Data
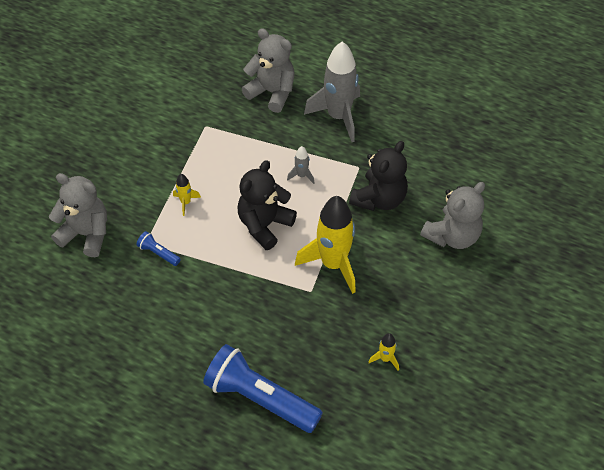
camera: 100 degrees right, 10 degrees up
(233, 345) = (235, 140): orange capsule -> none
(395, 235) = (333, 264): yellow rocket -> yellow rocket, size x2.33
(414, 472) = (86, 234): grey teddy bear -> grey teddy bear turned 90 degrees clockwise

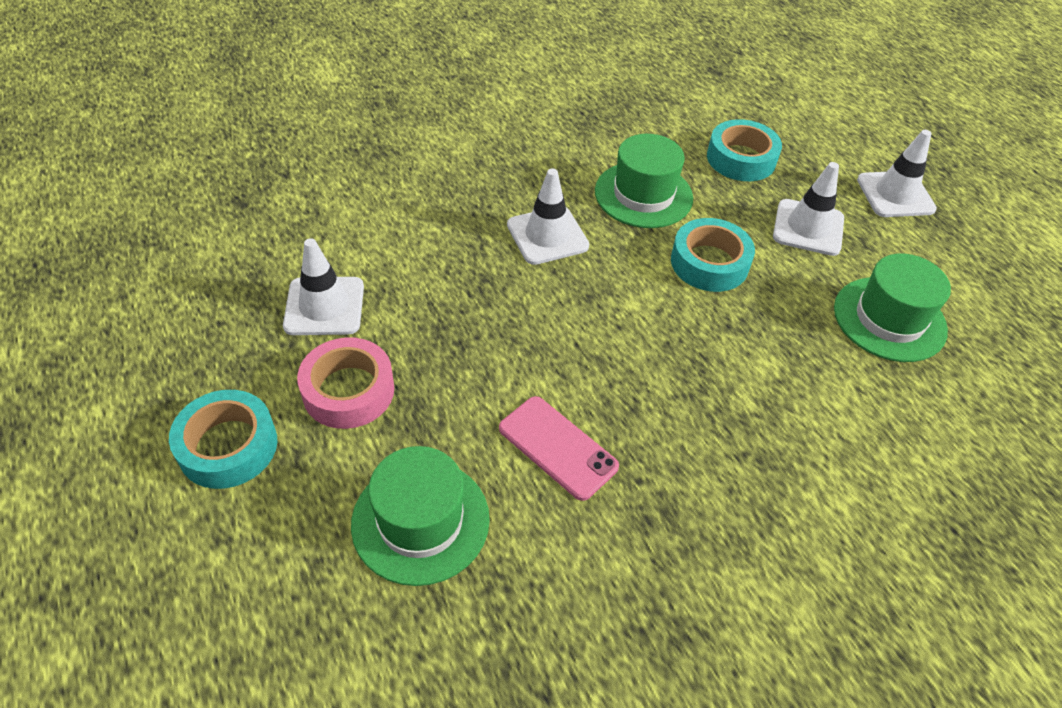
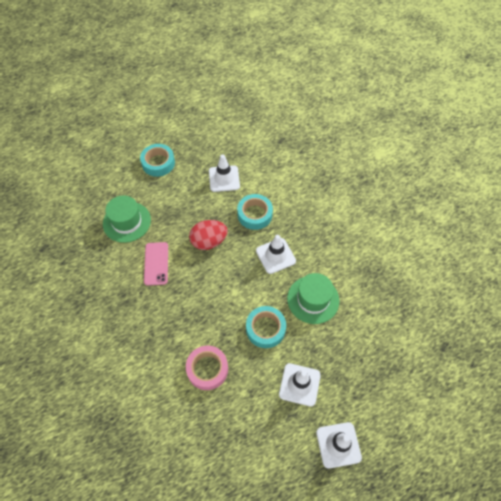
camera: 90 degrees right, 10 degrees up
(348, 390) = (182, 193): pink tape -> pink tape (207, 369)
(503, 342) = (209, 241): none -> red egg
(558, 447) = (156, 263): pink phone -> pink phone turned 45 degrees counterclockwise
(741, 159) = (354, 354): turquoise tape -> turquoise tape (255, 214)
(889, 319) = (233, 417): green hat -> none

About this exercise
Return the records above exactly, without the pictures.

Solved exercise
camera: 100 degrees right, 10 degrees up
(233, 345) = (235, 140): orange capsule -> none
(395, 235) = (333, 264): yellow rocket -> yellow rocket, size x2.33
(414, 472) = (86, 234): grey teddy bear -> grey teddy bear turned 90 degrees clockwise

camera: 90 degrees right, 10 degrees up
(348, 390) = (182, 193): pink tape -> pink tape (207, 369)
(503, 342) = (209, 241): none -> red egg
(558, 447) = (156, 263): pink phone -> pink phone turned 45 degrees counterclockwise
(741, 159) = (354, 354): turquoise tape -> turquoise tape (255, 214)
(889, 319) = (233, 417): green hat -> none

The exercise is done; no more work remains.